What you have to do: Your task is to transcribe the lines from the start of the data below through the line containing "cyan slope B6:C8", inclusive, exactly as they stand and without the pictures.

Start of Source records

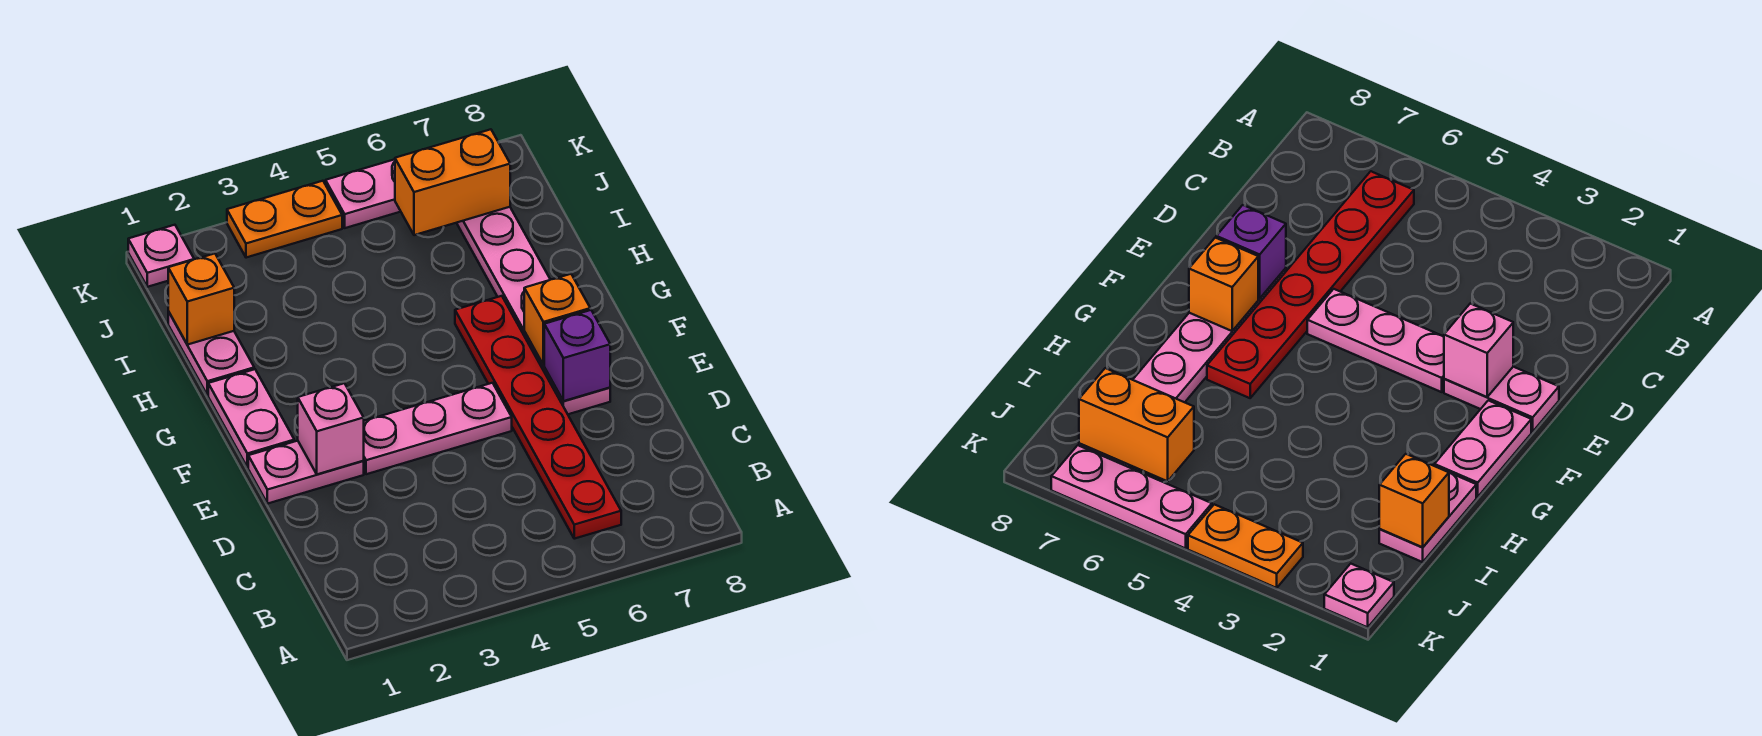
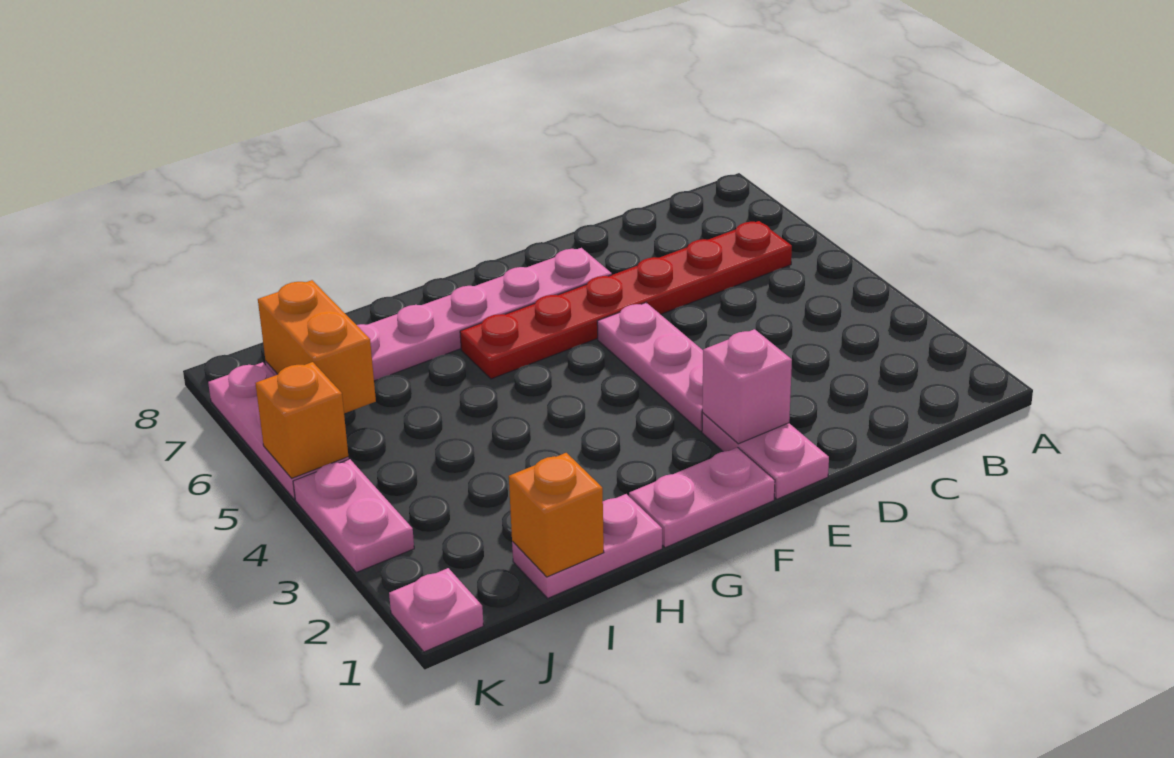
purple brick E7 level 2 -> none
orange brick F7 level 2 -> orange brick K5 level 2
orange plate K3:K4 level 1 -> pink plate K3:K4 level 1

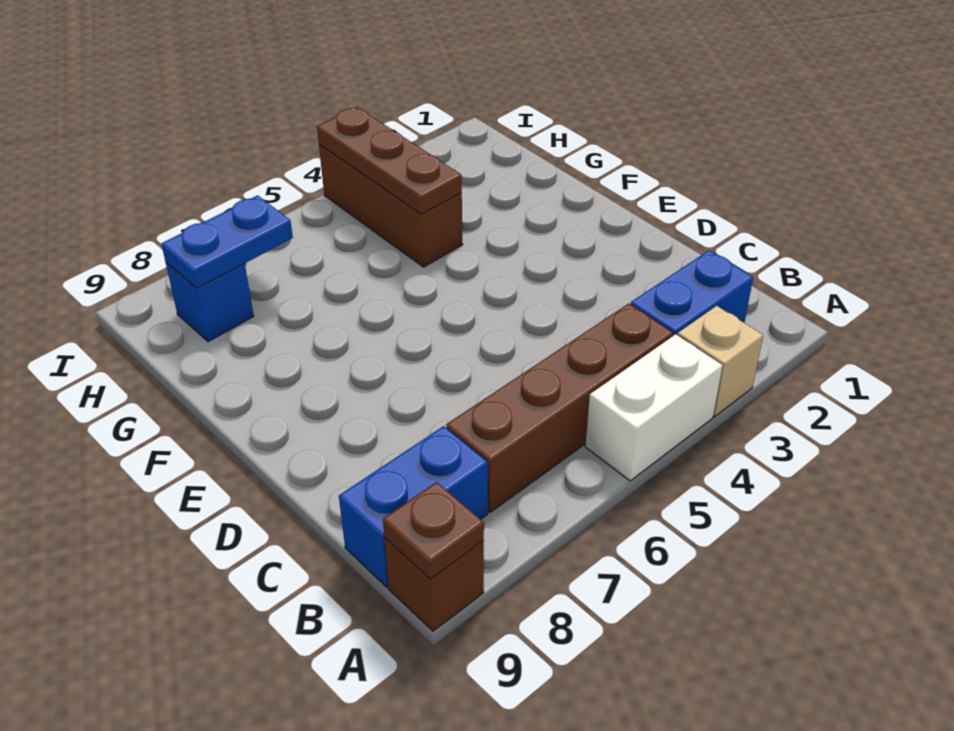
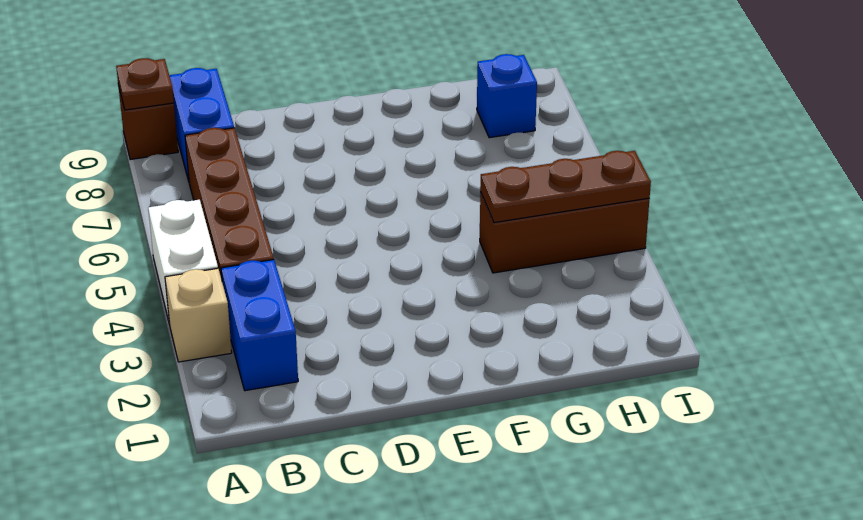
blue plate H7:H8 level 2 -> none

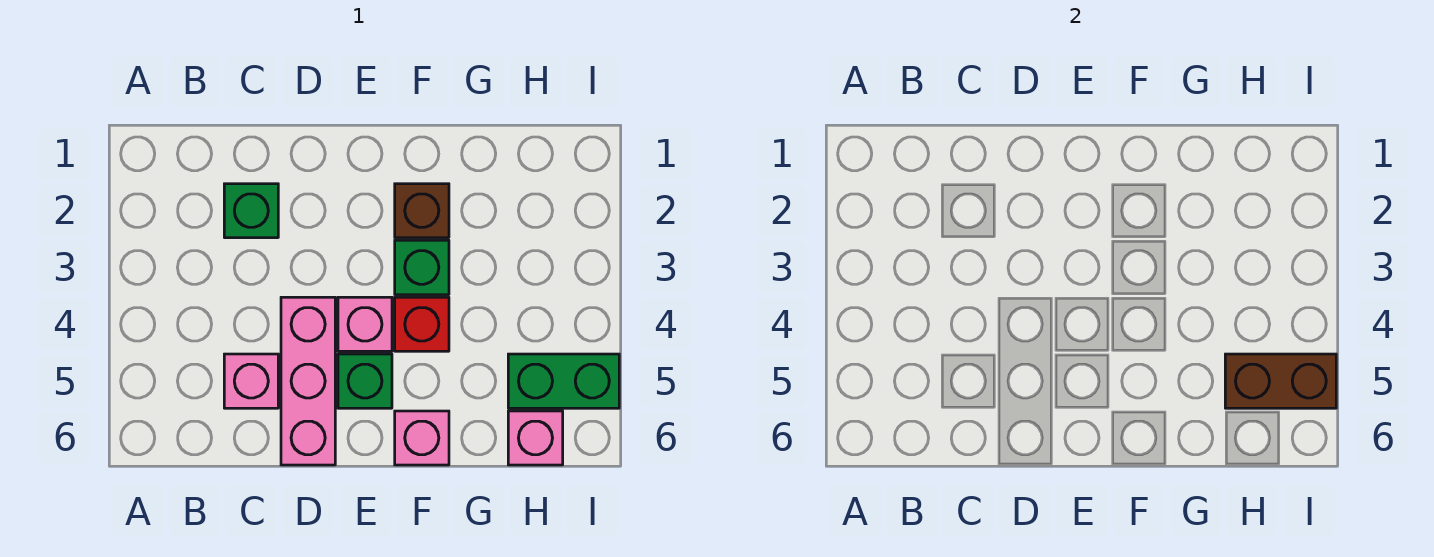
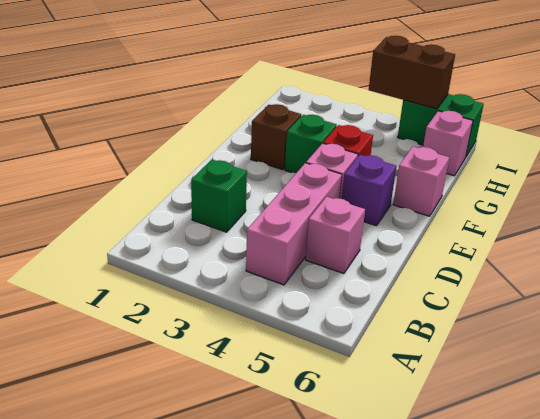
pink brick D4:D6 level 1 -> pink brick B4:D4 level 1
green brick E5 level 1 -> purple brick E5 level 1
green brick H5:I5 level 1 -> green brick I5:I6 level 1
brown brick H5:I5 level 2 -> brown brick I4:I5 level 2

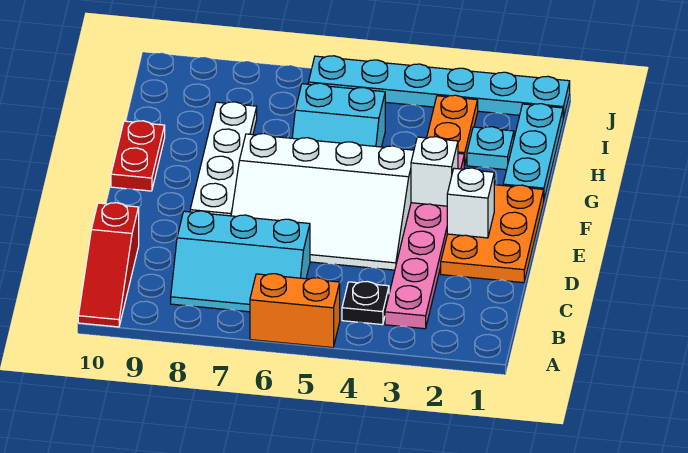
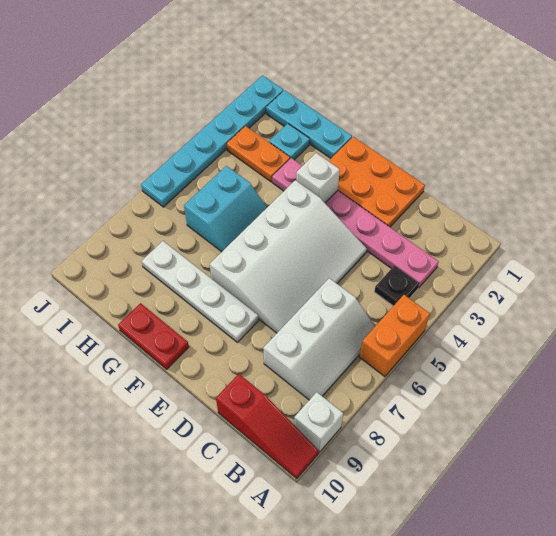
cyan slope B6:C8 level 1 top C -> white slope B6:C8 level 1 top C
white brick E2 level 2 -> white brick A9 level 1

End of Source records

Answer to this task:
purple brick E7 level 2 -> none
orange brick F7 level 2 -> orange brick K5 level 2
orange plate K3:K4 level 1 -> pink plate K3:K4 level 1

blue plate H7:H8 level 2 -> none

pink brick D4:D6 level 1 -> pink brick B4:D4 level 1
green brick E5 level 1 -> purple brick E5 level 1
green brick H5:I5 level 1 -> green brick I5:I6 level 1
brown brick H5:I5 level 2 -> brown brick I4:I5 level 2

cyan slope B6:C8 level 1 top C -> white slope B6:C8 level 1 top C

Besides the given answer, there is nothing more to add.